§ **Work instructions**
Copy out, exactly, the first line of the entries below and every line after it through the one containing "DIGITS1: TM1650 -> HT16K33".

(Records from a data source)
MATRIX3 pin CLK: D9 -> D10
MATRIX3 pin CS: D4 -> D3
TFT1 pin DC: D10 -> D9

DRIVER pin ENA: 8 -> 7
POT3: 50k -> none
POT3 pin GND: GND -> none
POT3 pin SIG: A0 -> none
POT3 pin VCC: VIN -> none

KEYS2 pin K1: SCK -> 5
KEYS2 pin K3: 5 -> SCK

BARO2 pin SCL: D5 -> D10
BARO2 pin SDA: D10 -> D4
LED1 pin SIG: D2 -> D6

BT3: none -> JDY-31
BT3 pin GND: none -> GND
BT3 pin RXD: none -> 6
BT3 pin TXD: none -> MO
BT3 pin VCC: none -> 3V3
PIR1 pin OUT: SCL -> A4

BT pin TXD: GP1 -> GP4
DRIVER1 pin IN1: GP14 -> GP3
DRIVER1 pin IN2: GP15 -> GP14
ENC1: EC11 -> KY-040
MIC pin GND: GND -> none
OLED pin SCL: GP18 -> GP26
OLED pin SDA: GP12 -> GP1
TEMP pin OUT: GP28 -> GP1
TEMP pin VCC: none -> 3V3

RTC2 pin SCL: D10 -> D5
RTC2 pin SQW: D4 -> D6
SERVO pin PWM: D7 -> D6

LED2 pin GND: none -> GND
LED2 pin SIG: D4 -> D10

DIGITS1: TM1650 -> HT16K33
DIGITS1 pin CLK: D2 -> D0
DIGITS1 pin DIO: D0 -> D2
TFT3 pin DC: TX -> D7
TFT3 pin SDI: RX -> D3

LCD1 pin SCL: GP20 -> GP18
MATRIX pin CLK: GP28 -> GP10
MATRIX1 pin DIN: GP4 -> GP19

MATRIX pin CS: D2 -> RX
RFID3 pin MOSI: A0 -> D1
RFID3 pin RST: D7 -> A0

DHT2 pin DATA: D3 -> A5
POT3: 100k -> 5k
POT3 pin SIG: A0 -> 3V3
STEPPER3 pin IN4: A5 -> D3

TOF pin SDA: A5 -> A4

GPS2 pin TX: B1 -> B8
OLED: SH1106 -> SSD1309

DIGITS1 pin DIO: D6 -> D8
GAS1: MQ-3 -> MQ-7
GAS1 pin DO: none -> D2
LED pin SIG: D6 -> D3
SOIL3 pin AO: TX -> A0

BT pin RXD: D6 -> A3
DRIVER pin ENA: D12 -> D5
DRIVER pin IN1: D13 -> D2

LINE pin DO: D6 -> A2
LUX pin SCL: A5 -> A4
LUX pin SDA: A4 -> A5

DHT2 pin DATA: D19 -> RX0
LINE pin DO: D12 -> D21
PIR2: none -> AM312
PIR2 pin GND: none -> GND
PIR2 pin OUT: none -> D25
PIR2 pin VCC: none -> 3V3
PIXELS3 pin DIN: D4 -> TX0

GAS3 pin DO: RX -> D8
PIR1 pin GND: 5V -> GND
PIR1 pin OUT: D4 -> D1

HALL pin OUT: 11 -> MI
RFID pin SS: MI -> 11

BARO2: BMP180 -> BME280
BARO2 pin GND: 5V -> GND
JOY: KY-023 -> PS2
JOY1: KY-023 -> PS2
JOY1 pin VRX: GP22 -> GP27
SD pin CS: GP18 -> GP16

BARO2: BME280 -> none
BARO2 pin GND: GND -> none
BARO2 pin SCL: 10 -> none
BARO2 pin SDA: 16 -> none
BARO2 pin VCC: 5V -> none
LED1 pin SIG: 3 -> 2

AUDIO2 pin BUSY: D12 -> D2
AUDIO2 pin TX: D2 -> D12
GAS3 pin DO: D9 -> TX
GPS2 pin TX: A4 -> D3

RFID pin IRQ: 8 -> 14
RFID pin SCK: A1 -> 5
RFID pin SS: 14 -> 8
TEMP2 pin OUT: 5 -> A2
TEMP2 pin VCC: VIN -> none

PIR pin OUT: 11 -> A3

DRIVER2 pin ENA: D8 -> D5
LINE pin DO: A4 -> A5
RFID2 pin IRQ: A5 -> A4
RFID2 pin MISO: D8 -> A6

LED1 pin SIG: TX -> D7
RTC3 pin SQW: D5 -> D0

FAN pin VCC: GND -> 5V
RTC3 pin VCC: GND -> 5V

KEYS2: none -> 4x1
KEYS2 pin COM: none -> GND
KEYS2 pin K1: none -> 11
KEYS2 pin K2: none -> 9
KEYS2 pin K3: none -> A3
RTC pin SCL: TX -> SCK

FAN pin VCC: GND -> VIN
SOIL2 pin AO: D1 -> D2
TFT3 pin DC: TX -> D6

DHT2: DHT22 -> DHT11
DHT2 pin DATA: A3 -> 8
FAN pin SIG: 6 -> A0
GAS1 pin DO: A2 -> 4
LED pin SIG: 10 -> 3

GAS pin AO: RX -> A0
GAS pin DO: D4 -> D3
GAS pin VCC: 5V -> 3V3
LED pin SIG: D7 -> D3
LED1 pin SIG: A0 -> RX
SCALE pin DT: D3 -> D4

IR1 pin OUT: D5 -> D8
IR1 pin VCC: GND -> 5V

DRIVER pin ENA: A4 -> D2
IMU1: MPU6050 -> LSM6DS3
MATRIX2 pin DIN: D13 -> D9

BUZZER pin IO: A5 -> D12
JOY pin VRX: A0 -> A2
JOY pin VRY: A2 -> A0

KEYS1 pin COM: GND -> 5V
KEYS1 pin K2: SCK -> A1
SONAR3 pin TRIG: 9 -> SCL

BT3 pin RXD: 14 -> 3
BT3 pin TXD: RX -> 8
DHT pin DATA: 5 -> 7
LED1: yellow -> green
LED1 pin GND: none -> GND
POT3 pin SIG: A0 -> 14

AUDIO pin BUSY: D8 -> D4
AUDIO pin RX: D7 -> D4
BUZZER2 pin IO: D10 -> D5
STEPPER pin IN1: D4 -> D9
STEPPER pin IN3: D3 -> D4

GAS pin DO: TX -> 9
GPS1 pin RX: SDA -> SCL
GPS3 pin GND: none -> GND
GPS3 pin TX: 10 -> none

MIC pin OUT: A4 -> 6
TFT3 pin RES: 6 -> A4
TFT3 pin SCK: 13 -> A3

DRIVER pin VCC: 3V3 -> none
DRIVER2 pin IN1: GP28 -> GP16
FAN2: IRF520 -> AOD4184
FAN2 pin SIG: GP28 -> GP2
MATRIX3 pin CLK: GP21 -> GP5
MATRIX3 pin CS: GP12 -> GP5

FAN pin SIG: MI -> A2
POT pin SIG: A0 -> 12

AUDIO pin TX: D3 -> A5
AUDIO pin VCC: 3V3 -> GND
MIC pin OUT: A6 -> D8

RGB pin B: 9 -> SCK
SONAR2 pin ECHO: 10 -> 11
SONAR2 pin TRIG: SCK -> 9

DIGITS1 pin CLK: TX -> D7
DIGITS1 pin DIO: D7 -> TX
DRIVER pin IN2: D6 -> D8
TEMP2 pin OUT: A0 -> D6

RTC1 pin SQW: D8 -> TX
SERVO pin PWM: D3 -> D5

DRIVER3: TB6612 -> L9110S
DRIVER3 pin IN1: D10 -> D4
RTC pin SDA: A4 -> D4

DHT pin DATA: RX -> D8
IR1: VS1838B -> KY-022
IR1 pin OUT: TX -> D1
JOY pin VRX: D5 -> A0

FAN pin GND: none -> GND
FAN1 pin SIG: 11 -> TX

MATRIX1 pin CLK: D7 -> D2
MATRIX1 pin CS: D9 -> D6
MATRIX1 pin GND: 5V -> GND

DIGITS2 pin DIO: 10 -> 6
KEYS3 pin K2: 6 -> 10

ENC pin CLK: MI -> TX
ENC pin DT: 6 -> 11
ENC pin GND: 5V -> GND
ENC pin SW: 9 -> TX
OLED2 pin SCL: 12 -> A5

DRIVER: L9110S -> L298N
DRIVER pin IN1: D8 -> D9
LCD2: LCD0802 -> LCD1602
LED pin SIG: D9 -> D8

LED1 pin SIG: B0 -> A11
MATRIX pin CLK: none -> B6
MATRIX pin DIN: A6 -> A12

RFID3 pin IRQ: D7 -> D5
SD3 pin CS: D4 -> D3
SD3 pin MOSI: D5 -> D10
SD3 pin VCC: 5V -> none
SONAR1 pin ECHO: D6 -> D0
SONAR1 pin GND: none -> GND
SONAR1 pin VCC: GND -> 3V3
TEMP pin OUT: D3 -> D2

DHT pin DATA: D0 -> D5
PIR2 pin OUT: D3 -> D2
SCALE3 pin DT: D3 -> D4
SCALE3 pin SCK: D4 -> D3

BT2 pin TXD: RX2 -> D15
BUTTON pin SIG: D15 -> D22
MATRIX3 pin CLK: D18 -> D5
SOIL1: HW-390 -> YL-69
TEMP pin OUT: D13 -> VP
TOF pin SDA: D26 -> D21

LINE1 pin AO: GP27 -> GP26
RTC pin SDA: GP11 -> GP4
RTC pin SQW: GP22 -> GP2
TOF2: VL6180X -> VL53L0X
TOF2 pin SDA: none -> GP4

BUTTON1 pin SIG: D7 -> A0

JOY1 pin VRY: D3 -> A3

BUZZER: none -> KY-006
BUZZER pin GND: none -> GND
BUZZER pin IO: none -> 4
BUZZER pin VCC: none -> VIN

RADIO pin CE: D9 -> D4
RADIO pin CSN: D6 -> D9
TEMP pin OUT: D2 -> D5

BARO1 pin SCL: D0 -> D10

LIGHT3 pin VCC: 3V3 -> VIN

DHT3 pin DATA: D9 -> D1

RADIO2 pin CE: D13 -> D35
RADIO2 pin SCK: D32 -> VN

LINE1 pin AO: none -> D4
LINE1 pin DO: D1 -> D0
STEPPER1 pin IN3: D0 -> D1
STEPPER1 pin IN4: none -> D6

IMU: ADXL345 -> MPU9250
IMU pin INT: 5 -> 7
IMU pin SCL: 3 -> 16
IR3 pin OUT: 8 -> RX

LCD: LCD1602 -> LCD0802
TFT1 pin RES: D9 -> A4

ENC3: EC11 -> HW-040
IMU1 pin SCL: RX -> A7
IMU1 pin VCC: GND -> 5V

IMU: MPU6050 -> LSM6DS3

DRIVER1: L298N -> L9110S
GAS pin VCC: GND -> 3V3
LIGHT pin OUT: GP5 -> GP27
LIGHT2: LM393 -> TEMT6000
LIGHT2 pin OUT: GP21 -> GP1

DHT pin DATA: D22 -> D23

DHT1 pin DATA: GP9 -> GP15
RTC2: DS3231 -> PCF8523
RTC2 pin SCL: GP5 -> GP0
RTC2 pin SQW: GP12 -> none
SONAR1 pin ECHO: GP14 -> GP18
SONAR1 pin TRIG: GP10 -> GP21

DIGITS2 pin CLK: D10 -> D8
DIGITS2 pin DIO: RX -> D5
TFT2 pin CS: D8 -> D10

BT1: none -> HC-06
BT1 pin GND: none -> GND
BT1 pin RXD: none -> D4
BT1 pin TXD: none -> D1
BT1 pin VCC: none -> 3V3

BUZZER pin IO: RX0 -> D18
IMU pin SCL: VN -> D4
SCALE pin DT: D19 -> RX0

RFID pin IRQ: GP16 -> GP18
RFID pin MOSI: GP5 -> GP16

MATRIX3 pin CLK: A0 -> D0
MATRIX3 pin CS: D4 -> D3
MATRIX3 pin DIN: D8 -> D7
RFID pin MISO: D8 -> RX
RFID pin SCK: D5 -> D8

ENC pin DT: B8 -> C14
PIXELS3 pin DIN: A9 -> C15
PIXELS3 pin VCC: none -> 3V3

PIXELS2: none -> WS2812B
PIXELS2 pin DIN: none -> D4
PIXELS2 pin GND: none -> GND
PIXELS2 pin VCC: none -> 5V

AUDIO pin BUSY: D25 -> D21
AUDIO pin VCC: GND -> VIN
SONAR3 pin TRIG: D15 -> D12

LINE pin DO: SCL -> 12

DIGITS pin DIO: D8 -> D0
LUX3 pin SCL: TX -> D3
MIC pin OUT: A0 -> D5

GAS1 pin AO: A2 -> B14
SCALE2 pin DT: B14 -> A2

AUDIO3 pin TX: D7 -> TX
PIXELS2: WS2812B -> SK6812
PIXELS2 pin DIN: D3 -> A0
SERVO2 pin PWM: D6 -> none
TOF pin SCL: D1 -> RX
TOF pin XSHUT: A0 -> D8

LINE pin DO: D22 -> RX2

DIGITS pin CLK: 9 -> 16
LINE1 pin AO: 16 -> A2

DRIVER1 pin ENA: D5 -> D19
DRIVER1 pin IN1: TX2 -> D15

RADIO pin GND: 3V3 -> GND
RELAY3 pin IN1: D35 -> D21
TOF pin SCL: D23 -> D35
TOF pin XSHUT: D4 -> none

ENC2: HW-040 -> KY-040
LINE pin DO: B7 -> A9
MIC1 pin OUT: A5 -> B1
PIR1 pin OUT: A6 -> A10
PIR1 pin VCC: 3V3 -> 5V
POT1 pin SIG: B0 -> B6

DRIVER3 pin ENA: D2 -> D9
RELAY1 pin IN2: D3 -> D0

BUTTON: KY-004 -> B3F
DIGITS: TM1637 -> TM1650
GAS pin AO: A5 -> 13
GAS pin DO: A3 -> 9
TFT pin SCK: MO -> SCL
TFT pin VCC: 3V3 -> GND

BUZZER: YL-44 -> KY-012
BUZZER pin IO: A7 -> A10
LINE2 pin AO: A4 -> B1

§ **Response to the exercise**
MATRIX3 pin CLK: D9 -> D10
MATRIX3 pin CS: D4 -> D3
TFT1 pin DC: D10 -> D9

DRIVER pin ENA: 8 -> 7
POT3: 50k -> none
POT3 pin GND: GND -> none
POT3 pin SIG: A0 -> none
POT3 pin VCC: VIN -> none

KEYS2 pin K1: SCK -> 5
KEYS2 pin K3: 5 -> SCK

BARO2 pin SCL: D5 -> D10
BARO2 pin SDA: D10 -> D4
LED1 pin SIG: D2 -> D6

BT3: none -> JDY-31
BT3 pin GND: none -> GND
BT3 pin RXD: none -> 6
BT3 pin TXD: none -> MO
BT3 pin VCC: none -> 3V3
PIR1 pin OUT: SCL -> A4

BT pin TXD: GP1 -> GP4
DRIVER1 pin IN1: GP14 -> GP3
DRIVER1 pin IN2: GP15 -> GP14
ENC1: EC11 -> KY-040
MIC pin GND: GND -> none
OLED pin SCL: GP18 -> GP26
OLED pin SDA: GP12 -> GP1
TEMP pin OUT: GP28 -> GP1
TEMP pin VCC: none -> 3V3

RTC2 pin SCL: D10 -> D5
RTC2 pin SQW: D4 -> D6
SERVO pin PWM: D7 -> D6

LED2 pin GND: none -> GND
LED2 pin SIG: D4 -> D10

DIGITS1: TM1650 -> HT16K33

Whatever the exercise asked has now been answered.